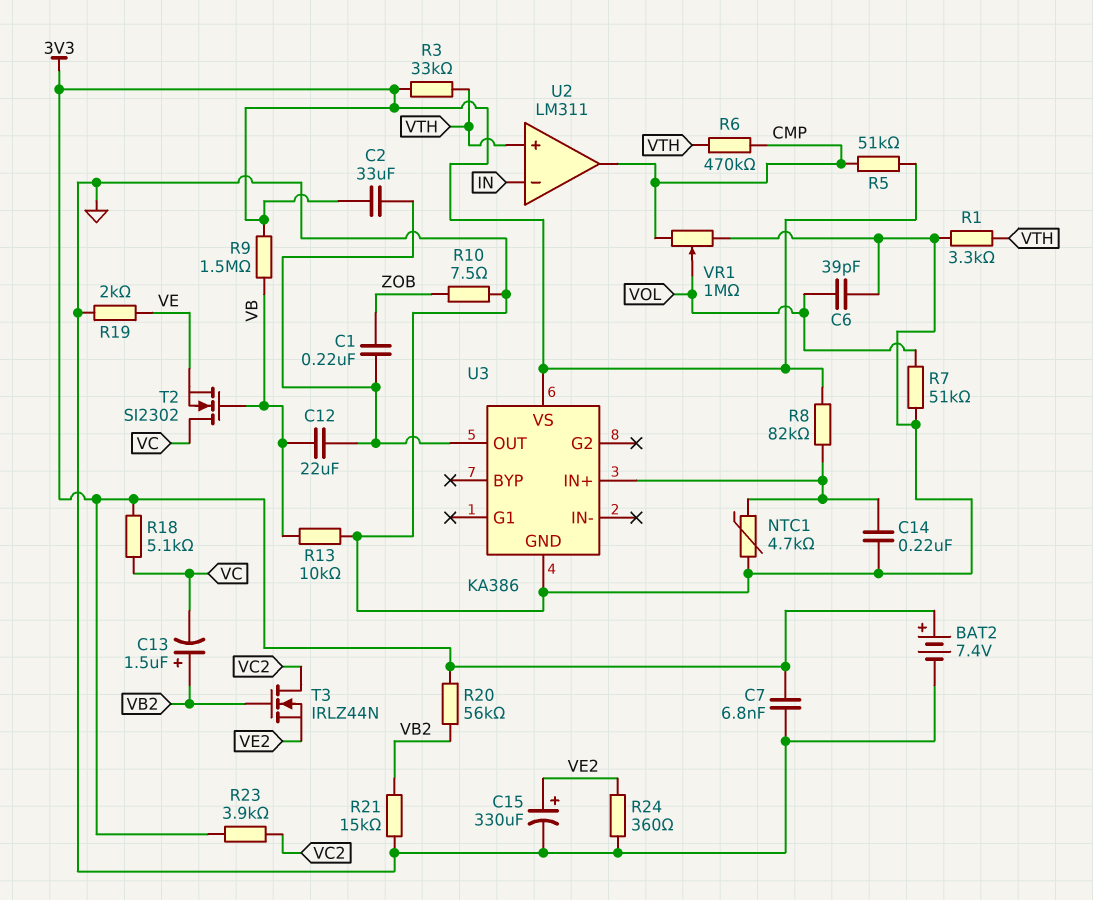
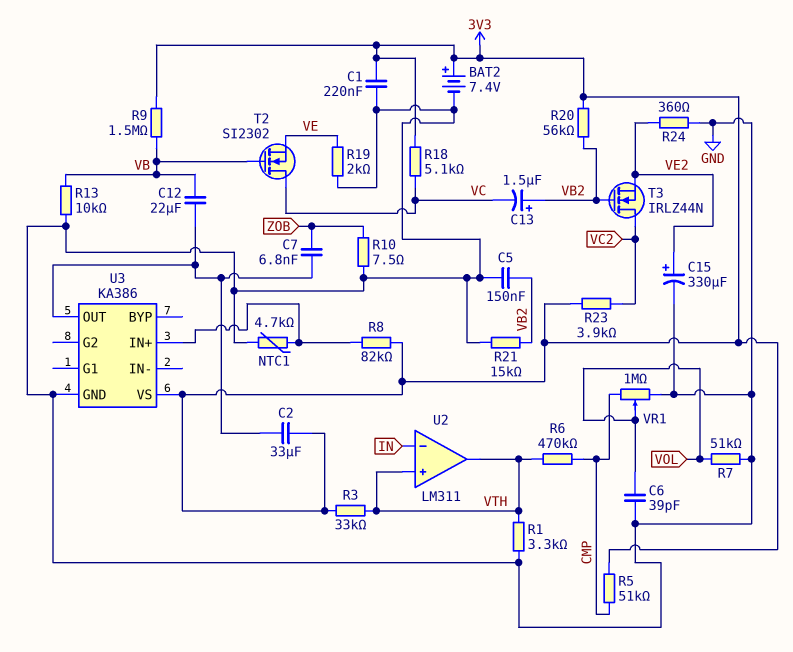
C1: 220nF (U3/OUT, ZOB) -> 220nF (3V3, GND)
C5: none -> 150nF (GND, VB2)
C7: 6.8nF (3V3, GND) -> 6.8nF (U3/OUT, ZOB)
C14: 220nF (GND, U3/IN+) -> none
U2 pin out: CMP -> VTH

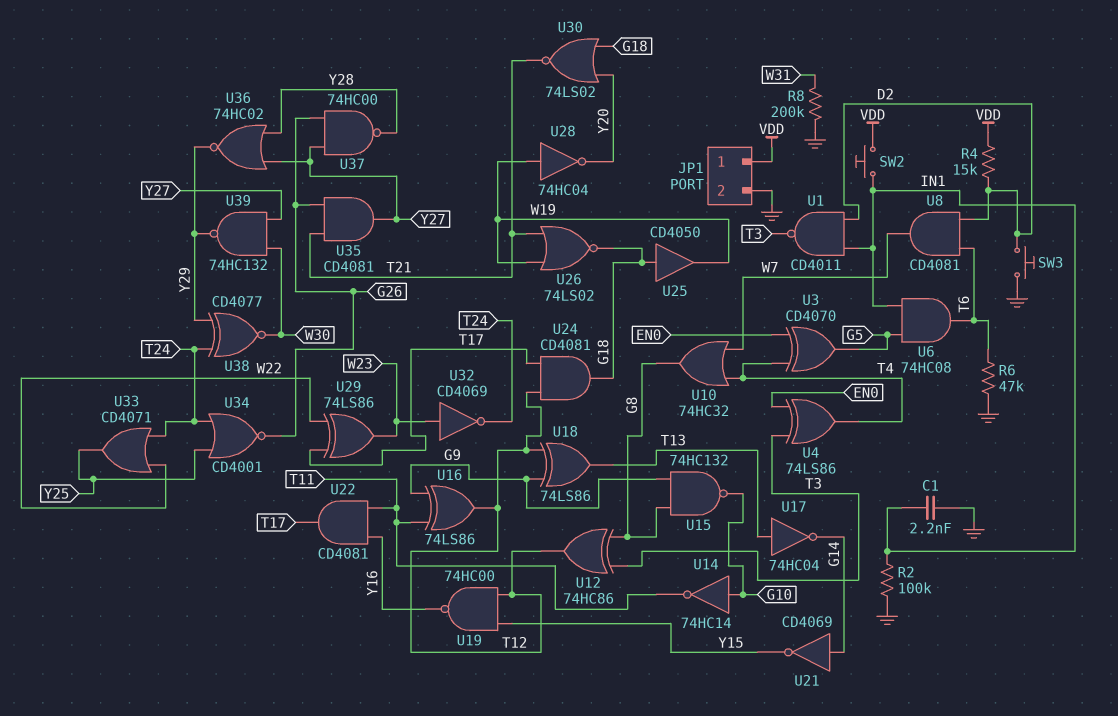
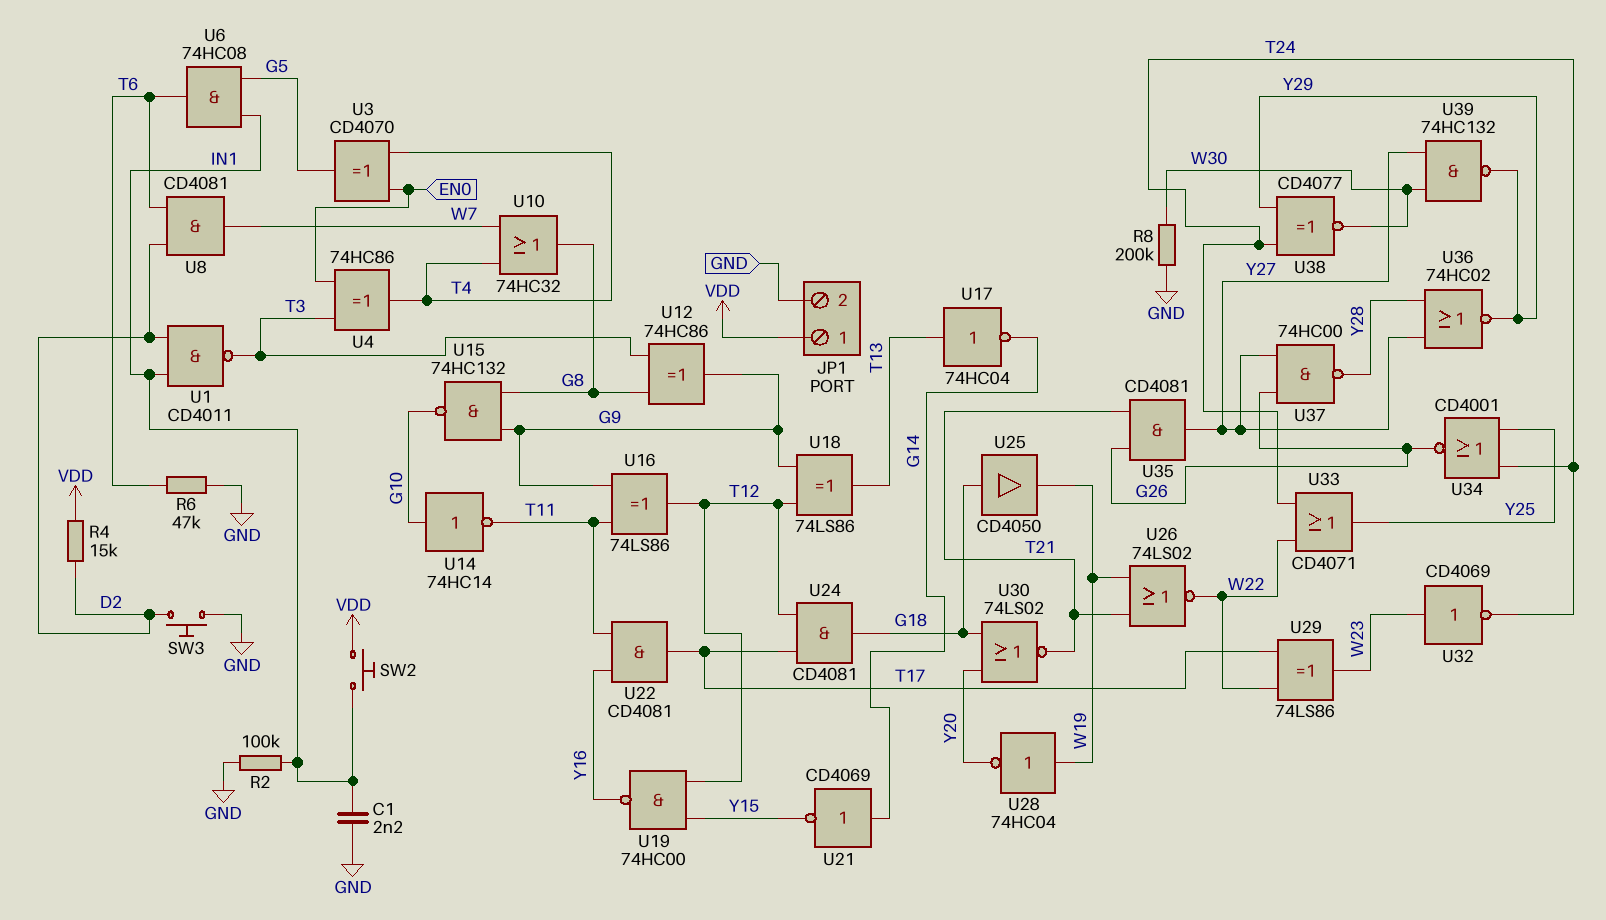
R8: 200k (GND, W31) -> 200k (GND, W30)
U4: XOR 74LS86 (in EN0, in T3, out T4) -> XOR 74HC86 (in EN0, in T3, out T4)
U12: XOR 74HC86 (in G8, in T3, out T12) -> XOR 74HC86 (in G8, in T3, out G9)
U26: NOR 74LS02 (in T21, in W19, out G18) -> NOR 74LS02 (in T21, in W19, out W22)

▶ _EXERCISE INSTRUCTIONS_
Please filter the listing down to lines that include the word "none".

▶ _ANSWER TO THIS TASK_
C5: none -> 150nF (GND, VB2)
C14: 220nF (GND, U3/IN+) -> none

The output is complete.